◆ **DATA SUPPLIED**
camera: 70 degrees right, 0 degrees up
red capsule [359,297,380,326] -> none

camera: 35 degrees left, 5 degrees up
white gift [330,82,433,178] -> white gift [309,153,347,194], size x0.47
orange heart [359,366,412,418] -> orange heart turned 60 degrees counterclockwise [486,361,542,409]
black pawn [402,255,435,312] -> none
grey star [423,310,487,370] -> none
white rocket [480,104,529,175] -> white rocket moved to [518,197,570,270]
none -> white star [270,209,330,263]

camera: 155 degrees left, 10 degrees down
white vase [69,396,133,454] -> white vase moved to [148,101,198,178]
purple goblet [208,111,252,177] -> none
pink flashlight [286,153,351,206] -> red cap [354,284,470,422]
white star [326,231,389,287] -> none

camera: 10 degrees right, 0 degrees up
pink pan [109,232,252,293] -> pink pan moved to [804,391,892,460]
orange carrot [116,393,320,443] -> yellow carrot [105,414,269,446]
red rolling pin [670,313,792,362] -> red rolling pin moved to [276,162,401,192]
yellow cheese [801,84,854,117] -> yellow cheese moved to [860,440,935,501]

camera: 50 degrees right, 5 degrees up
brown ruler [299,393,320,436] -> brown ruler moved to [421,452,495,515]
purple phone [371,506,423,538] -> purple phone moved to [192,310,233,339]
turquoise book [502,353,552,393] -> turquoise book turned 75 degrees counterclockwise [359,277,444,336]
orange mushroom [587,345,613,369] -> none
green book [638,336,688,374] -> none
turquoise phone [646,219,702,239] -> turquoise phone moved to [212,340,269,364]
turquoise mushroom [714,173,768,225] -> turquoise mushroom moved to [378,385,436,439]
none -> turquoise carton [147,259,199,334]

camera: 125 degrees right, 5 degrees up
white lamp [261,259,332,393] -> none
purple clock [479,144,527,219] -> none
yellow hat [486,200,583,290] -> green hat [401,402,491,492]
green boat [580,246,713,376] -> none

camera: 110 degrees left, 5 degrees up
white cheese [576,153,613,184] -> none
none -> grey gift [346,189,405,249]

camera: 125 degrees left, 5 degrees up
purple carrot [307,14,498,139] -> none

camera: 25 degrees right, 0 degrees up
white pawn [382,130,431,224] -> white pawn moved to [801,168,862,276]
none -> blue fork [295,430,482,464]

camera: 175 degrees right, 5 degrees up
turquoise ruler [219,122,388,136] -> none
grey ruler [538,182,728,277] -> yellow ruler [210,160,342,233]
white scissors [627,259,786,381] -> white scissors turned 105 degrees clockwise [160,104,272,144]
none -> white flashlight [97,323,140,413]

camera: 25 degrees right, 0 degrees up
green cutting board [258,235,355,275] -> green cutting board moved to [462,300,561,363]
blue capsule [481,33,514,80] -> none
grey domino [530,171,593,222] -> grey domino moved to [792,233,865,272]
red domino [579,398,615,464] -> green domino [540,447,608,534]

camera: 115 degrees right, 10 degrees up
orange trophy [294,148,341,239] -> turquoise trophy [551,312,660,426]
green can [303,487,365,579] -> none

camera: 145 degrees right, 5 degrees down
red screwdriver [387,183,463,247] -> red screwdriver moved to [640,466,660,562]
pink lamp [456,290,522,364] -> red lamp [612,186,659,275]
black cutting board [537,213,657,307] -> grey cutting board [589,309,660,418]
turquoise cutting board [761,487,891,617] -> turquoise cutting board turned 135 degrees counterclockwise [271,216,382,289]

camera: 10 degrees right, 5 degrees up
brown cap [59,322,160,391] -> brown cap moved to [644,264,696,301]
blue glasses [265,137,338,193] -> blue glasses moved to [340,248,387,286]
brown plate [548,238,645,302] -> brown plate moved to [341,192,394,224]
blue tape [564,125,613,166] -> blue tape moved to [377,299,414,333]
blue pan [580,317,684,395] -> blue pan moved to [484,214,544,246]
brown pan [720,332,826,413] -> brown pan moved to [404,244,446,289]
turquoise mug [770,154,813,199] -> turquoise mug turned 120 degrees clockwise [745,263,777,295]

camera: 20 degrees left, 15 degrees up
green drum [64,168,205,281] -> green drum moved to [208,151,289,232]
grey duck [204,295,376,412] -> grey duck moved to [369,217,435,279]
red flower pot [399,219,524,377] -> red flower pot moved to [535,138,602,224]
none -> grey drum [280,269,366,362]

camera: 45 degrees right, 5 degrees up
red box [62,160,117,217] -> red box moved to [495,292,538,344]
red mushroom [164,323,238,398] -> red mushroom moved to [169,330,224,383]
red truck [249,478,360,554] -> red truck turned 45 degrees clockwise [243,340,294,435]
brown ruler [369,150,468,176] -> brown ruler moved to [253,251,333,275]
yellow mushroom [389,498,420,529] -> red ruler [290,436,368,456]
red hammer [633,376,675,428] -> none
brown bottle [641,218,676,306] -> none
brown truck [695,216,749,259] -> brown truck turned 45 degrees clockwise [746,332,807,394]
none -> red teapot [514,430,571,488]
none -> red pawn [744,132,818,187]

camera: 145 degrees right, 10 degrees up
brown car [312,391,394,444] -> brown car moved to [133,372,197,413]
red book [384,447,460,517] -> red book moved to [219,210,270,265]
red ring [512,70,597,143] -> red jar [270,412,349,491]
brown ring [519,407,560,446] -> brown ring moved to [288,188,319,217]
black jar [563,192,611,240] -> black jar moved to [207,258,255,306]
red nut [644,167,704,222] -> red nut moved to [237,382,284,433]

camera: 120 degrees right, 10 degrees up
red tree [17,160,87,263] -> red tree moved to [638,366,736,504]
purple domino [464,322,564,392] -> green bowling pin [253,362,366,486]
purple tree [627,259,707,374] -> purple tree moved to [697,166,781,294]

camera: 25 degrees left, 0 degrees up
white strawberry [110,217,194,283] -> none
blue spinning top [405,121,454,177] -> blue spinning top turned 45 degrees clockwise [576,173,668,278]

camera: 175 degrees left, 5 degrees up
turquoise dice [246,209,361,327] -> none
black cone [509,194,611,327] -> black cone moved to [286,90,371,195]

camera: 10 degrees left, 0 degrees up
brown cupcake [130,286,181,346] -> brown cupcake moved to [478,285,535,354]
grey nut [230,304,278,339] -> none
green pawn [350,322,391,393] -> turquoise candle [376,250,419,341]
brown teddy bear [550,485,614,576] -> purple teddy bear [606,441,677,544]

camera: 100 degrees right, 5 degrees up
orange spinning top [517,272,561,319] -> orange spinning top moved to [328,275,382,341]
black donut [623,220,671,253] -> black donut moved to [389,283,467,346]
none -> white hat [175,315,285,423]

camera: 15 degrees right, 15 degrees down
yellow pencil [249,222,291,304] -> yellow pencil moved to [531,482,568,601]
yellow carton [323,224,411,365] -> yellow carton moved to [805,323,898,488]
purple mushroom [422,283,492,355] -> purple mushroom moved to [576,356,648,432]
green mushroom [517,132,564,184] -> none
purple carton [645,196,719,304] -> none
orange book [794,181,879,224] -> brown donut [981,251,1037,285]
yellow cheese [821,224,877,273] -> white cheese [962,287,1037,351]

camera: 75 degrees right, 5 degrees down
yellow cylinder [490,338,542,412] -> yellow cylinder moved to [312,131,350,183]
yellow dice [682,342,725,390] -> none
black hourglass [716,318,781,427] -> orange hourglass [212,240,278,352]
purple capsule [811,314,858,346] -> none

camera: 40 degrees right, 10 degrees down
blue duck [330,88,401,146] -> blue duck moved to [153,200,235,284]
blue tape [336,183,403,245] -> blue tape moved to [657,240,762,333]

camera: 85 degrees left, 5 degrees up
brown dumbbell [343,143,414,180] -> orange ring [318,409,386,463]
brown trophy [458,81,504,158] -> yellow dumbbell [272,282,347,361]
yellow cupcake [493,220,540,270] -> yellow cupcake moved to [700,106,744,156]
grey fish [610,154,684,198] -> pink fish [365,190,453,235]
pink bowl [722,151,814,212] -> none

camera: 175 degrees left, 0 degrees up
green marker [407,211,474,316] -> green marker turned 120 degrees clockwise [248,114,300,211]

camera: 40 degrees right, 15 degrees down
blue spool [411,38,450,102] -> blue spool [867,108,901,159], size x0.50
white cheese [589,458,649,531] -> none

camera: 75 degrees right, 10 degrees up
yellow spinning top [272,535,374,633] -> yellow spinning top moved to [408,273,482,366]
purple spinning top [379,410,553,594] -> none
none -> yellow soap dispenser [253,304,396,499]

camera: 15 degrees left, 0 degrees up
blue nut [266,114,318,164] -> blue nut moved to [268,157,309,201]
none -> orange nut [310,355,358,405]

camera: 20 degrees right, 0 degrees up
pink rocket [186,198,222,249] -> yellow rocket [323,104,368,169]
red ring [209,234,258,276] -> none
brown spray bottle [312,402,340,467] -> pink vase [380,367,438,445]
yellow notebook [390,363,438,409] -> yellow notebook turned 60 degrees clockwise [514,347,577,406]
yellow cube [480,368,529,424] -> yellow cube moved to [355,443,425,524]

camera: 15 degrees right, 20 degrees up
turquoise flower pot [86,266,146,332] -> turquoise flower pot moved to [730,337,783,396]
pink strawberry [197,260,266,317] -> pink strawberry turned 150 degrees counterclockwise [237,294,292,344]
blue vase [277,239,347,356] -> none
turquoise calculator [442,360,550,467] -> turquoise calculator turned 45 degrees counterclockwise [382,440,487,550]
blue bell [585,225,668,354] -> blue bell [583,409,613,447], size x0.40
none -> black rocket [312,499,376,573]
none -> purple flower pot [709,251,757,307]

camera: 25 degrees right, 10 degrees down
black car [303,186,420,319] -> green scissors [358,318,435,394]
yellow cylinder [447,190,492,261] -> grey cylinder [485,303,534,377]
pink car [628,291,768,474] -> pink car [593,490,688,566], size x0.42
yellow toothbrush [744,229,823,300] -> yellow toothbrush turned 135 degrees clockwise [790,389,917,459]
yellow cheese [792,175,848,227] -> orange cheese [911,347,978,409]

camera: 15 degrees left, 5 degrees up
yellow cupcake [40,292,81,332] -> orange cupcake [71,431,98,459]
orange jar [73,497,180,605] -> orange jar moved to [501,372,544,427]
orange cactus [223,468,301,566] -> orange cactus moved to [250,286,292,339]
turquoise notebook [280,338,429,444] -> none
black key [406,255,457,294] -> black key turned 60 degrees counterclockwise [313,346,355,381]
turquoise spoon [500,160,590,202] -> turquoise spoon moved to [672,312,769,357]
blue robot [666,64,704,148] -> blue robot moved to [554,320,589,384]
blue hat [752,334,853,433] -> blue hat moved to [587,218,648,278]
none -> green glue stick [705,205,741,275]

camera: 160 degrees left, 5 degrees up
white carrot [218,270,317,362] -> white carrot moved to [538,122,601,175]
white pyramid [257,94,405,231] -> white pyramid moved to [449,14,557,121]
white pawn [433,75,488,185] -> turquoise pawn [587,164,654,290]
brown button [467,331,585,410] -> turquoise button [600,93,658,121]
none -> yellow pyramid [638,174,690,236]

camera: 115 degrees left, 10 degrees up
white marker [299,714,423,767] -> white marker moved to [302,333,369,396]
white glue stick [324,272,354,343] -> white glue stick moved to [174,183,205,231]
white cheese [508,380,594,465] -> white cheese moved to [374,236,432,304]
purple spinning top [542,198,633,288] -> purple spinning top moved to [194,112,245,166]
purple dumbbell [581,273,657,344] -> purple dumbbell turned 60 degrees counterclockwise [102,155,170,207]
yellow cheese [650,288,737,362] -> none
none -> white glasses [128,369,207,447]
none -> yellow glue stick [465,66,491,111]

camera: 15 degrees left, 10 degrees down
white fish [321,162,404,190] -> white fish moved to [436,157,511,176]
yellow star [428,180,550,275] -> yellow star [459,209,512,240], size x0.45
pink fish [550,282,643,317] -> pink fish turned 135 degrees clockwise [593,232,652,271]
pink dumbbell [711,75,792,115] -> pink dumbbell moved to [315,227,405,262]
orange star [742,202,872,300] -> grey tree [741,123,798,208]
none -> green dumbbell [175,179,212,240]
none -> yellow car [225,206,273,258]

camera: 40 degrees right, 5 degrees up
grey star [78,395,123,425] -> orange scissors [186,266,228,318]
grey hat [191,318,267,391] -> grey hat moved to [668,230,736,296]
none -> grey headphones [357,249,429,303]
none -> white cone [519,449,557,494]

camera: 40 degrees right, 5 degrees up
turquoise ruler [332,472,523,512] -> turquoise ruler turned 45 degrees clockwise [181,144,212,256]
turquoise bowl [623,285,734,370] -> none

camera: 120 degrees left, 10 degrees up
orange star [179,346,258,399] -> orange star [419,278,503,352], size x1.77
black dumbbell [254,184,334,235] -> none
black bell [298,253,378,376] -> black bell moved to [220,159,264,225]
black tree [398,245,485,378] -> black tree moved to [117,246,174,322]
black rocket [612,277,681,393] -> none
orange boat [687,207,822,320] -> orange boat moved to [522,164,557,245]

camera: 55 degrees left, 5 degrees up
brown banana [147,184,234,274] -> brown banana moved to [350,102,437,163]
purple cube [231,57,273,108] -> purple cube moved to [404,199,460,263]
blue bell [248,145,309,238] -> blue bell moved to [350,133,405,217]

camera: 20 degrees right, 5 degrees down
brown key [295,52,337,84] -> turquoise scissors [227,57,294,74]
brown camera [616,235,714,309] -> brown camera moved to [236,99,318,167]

◆ **INSTRUCTIONS FOR THE TASK**
What is needed is every line from the beginning of the data up to and including the line with "grey ruler [538,182,728,277]", given again word for word.

◆ **ANSWER BOX**
camera: 70 degrees right, 0 degrees up
red capsule [359,297,380,326] -> none

camera: 35 degrees left, 5 degrees up
white gift [330,82,433,178] -> white gift [309,153,347,194], size x0.47
orange heart [359,366,412,418] -> orange heart turned 60 degrees counterclockwise [486,361,542,409]
black pawn [402,255,435,312] -> none
grey star [423,310,487,370] -> none
white rocket [480,104,529,175] -> white rocket moved to [518,197,570,270]
none -> white star [270,209,330,263]

camera: 155 degrees left, 10 degrees down
white vase [69,396,133,454] -> white vase moved to [148,101,198,178]
purple goblet [208,111,252,177] -> none
pink flashlight [286,153,351,206] -> red cap [354,284,470,422]
white star [326,231,389,287] -> none

camera: 10 degrees right, 0 degrees up
pink pan [109,232,252,293] -> pink pan moved to [804,391,892,460]
orange carrot [116,393,320,443] -> yellow carrot [105,414,269,446]
red rolling pin [670,313,792,362] -> red rolling pin moved to [276,162,401,192]
yellow cheese [801,84,854,117] -> yellow cheese moved to [860,440,935,501]

camera: 50 degrees right, 5 degrees up
brown ruler [299,393,320,436] -> brown ruler moved to [421,452,495,515]
purple phone [371,506,423,538] -> purple phone moved to [192,310,233,339]
turquoise book [502,353,552,393] -> turquoise book turned 75 degrees counterclockwise [359,277,444,336]
orange mushroom [587,345,613,369] -> none
green book [638,336,688,374] -> none
turquoise phone [646,219,702,239] -> turquoise phone moved to [212,340,269,364]
turquoise mushroom [714,173,768,225] -> turquoise mushroom moved to [378,385,436,439]
none -> turquoise carton [147,259,199,334]

camera: 125 degrees right, 5 degrees up
white lamp [261,259,332,393] -> none
purple clock [479,144,527,219] -> none
yellow hat [486,200,583,290] -> green hat [401,402,491,492]
green boat [580,246,713,376] -> none

camera: 110 degrees left, 5 degrees up
white cheese [576,153,613,184] -> none
none -> grey gift [346,189,405,249]

camera: 125 degrees left, 5 degrees up
purple carrot [307,14,498,139] -> none

camera: 25 degrees right, 0 degrees up
white pawn [382,130,431,224] -> white pawn moved to [801,168,862,276]
none -> blue fork [295,430,482,464]

camera: 175 degrees right, 5 degrees up
turquoise ruler [219,122,388,136] -> none
grey ruler [538,182,728,277] -> yellow ruler [210,160,342,233]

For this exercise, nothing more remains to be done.